# Work order
Nothing but the lines from the one containing "R6: 22k (AGND, U2/in-) -> 22k (AGND, VMID)" through the end of the entries below should be set down, each exactly as written.

--- Entries shown Enclosed Below ---

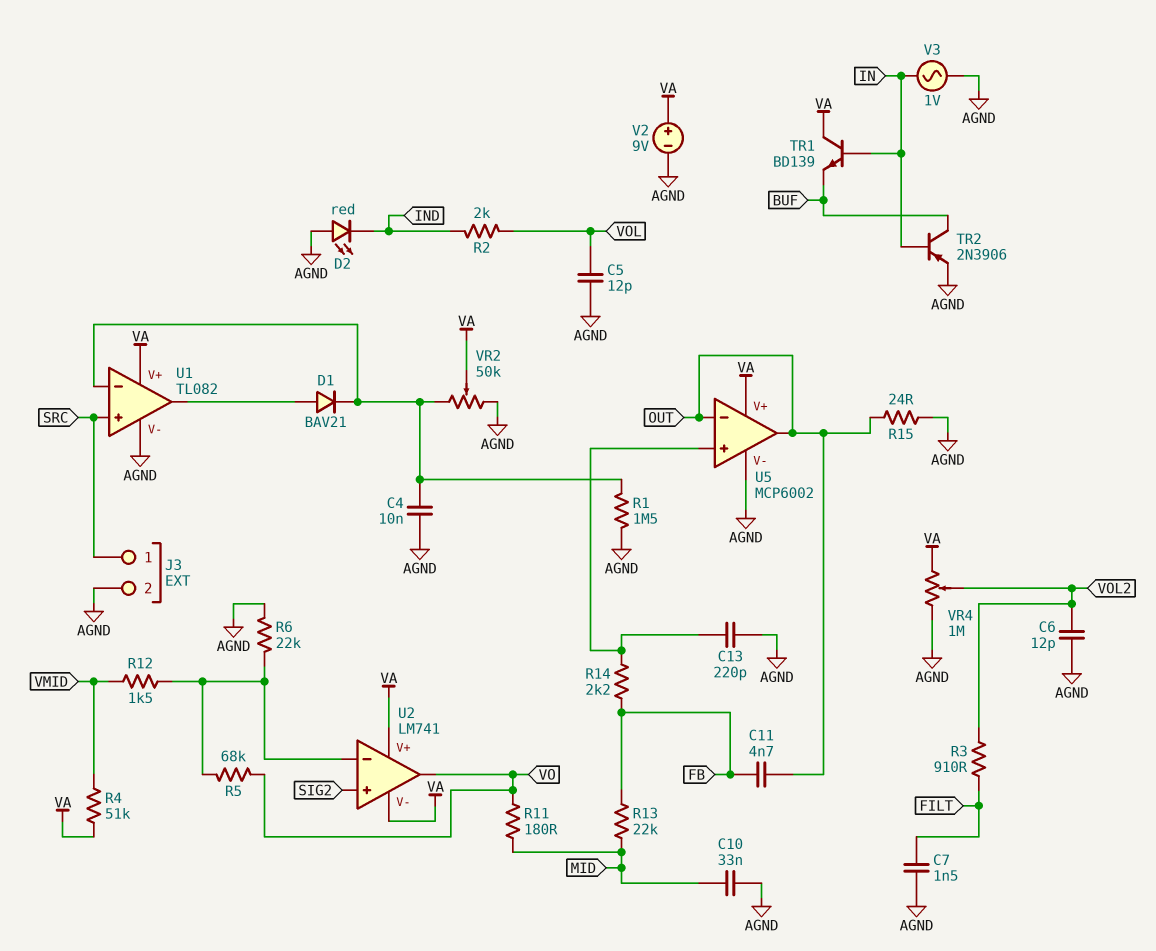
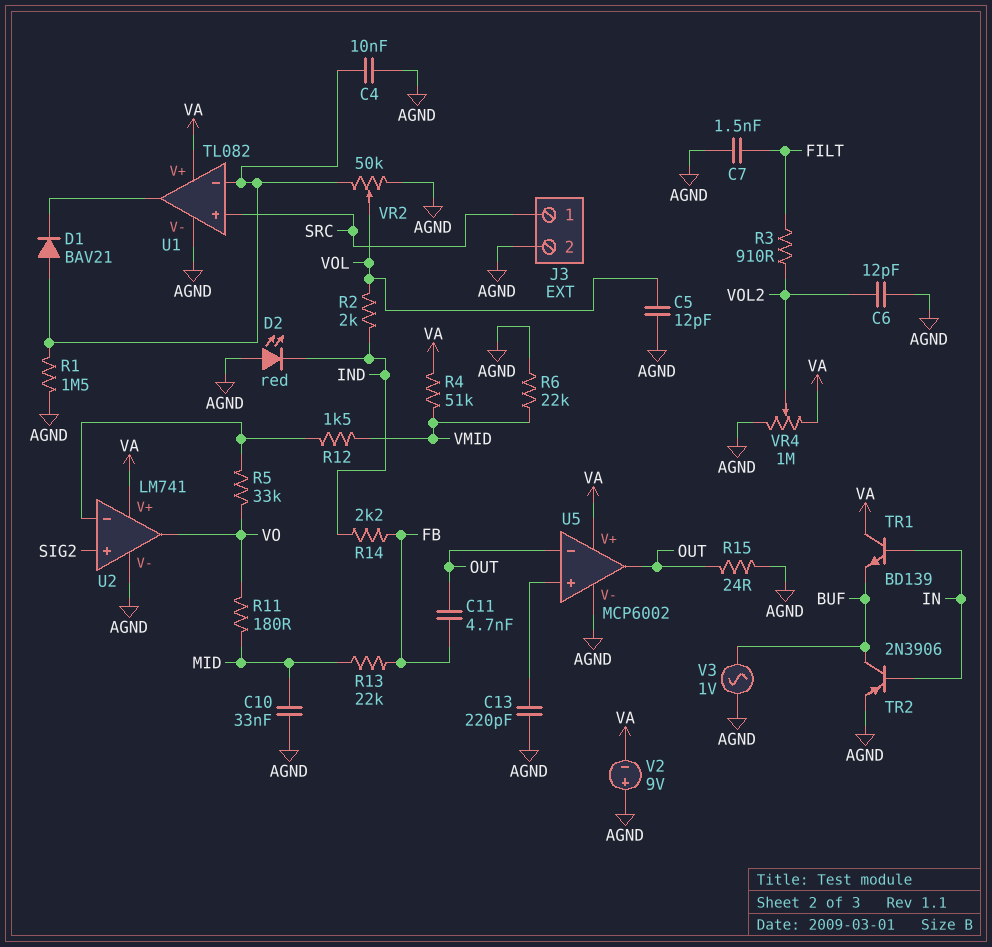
D1: diode BAV21 (A U1/out, K U1/in-) -> diode BAV21 (A U1/in-, K U1/out)
R5: 68k (U2/in-, VO) -> 33k (U2/in-, VO)
R6: 22k (AGND, U2/in-) -> 22k (AGND, VMID)
R14: 2.2k (FB, U5/in+) -> 2.2k (FB, IND)
U2 pin V-: VA -> AGND
V2: 9V (plus VA, minus AGND) -> 9V (plus AGND, minus VA)
V3: AC 1V (AGND, IN) -> AC 1V (AGND, BUF)
VR2: 50k (AGND, U1/in-, wiper VA) -> 50k (AGND, U1/in-, wiper VOL)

--- End of Enclosed Entries shown ---

# Output for this task
R6: 22k (AGND, U2/in-) -> 22k (AGND, VMID)
R14: 2.2k (FB, U5/in+) -> 2.2k (FB, IND)
U2 pin V-: VA -> AGND
V2: 9V (plus VA, minus AGND) -> 9V (plus AGND, minus VA)
V3: AC 1V (AGND, IN) -> AC 1V (AGND, BUF)
VR2: 50k (AGND, U1/in-, wiper VA) -> 50k (AGND, U1/in-, wiper VOL)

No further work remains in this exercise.